PROMPT>
Count the lines below that contain the string "repeat", treating uppercase and lowercase as different. Give only the number.
==========
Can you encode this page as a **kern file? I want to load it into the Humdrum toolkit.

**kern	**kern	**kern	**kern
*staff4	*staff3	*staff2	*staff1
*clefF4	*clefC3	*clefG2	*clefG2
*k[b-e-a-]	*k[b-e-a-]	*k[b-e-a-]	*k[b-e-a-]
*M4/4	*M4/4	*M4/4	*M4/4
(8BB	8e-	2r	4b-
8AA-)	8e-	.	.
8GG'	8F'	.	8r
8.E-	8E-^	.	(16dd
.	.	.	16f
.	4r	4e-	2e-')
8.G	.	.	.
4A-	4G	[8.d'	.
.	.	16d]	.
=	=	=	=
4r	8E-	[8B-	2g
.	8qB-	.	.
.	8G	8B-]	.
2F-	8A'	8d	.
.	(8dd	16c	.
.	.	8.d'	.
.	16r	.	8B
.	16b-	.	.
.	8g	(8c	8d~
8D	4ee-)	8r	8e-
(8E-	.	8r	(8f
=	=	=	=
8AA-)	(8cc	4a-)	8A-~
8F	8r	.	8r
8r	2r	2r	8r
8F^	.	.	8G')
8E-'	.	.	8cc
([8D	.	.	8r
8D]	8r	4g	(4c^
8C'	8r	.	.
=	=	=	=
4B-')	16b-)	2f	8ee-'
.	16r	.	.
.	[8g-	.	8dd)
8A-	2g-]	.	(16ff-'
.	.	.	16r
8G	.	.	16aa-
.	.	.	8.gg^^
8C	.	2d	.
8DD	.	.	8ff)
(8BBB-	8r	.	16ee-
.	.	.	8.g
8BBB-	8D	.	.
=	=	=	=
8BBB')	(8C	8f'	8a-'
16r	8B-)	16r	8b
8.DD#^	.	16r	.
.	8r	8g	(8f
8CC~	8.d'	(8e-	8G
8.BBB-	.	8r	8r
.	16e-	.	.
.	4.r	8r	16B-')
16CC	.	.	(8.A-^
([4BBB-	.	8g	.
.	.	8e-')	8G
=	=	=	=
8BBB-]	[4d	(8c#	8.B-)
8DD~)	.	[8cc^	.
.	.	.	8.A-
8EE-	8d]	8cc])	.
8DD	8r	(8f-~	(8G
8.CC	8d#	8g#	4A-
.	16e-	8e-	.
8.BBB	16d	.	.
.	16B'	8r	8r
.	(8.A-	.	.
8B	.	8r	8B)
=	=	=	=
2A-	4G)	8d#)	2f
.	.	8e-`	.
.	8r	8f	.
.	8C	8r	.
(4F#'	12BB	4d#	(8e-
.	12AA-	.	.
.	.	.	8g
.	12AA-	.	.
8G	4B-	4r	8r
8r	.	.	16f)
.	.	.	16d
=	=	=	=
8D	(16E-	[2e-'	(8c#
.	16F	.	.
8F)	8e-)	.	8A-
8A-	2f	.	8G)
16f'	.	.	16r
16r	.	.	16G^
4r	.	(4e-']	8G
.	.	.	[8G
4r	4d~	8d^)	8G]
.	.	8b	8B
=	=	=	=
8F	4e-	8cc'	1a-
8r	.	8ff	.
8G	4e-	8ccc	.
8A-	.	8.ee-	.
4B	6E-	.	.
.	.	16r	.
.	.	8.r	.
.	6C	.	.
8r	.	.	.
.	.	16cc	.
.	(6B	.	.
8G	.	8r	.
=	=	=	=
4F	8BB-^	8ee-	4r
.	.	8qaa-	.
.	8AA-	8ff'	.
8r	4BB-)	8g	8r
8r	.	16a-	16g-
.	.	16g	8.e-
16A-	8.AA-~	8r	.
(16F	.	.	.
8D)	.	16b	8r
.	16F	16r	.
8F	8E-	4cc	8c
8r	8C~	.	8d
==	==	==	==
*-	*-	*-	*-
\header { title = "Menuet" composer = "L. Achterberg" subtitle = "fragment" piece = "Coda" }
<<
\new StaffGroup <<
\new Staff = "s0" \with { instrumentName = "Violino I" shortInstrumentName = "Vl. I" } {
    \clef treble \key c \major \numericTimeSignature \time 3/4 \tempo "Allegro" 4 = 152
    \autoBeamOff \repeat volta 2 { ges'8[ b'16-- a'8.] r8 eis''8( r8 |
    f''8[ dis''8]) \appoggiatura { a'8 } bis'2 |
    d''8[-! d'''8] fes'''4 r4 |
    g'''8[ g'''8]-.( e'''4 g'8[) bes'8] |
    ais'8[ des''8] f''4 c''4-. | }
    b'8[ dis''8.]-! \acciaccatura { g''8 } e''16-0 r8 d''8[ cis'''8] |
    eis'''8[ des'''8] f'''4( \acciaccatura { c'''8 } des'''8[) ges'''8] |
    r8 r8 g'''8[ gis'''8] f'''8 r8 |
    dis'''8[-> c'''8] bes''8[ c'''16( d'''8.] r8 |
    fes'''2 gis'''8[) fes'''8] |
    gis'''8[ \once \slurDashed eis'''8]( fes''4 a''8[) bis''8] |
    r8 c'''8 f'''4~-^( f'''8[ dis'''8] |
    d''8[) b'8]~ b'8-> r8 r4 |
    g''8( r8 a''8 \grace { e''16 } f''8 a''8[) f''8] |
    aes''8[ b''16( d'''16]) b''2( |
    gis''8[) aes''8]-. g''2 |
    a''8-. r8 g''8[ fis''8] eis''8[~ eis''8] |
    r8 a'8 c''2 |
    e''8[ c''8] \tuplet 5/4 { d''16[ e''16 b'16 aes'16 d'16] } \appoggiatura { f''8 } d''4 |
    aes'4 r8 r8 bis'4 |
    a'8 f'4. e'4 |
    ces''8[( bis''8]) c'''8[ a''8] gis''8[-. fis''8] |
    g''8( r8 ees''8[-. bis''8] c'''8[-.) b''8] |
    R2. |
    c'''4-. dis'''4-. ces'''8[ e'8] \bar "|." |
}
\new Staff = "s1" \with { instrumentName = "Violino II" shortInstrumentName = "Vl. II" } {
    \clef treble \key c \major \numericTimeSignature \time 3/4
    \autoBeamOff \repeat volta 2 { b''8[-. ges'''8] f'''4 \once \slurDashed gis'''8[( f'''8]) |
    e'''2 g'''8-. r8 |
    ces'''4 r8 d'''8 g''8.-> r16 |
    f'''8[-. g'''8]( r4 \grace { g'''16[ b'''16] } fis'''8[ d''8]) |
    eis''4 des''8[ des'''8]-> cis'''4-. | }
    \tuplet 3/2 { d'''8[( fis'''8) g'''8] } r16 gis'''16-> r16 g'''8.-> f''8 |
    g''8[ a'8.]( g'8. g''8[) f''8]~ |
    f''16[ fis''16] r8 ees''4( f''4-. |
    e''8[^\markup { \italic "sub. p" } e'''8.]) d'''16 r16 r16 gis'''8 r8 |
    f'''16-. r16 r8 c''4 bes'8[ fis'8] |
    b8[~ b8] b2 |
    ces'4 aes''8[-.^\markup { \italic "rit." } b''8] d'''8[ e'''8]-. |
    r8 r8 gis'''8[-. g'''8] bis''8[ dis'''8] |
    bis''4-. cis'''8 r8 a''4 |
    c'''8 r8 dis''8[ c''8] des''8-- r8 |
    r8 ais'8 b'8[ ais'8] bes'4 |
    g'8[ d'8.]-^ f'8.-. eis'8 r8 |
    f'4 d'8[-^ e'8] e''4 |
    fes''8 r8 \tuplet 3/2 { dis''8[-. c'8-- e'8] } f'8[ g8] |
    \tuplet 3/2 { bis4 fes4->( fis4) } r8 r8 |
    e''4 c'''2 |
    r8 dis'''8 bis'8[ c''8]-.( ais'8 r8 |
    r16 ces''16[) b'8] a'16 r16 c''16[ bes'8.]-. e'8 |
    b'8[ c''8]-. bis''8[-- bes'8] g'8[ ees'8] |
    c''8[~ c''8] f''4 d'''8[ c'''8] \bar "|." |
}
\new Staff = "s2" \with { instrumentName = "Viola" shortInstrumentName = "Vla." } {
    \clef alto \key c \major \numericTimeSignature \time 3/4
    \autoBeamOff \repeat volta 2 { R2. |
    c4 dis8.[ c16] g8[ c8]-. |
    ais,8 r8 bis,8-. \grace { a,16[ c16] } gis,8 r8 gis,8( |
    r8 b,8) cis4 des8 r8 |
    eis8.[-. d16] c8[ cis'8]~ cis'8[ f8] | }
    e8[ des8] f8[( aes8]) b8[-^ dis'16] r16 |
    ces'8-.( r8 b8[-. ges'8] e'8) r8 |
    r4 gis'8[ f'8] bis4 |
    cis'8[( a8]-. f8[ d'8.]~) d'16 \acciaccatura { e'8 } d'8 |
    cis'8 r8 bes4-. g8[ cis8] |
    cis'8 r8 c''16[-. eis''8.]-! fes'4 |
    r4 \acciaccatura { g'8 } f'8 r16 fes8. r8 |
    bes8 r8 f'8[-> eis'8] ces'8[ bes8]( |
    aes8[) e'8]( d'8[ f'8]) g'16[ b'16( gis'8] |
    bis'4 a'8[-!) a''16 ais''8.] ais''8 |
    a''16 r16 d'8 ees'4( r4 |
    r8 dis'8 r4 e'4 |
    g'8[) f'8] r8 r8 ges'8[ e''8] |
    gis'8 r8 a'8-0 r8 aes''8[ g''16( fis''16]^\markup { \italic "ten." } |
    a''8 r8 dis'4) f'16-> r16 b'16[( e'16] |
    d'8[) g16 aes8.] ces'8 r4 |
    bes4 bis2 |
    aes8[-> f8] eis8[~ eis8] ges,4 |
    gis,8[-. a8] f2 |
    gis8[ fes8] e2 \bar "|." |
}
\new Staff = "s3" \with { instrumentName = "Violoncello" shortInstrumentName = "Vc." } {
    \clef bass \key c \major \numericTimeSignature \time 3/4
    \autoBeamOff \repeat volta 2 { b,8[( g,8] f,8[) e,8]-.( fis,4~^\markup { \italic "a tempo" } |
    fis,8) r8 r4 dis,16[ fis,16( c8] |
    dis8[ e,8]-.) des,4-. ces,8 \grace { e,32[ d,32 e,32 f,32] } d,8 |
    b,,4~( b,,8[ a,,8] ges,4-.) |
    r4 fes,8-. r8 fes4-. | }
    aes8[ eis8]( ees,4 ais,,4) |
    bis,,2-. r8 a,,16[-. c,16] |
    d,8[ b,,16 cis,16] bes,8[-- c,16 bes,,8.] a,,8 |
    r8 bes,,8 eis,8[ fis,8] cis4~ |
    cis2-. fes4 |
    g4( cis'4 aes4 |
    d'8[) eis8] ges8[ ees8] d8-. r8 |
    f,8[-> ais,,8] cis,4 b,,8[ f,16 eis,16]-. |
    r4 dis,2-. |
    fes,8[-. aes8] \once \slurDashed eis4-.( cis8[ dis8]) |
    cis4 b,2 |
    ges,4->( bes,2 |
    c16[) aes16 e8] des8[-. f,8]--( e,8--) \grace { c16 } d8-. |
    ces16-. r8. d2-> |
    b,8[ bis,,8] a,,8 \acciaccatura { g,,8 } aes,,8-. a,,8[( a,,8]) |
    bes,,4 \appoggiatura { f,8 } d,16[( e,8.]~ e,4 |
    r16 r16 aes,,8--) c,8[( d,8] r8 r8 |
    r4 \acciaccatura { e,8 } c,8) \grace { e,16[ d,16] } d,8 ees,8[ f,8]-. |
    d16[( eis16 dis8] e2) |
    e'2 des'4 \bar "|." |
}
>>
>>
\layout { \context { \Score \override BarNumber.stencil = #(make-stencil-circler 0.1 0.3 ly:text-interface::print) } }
==========
RESULT FOR THIS TASK>
4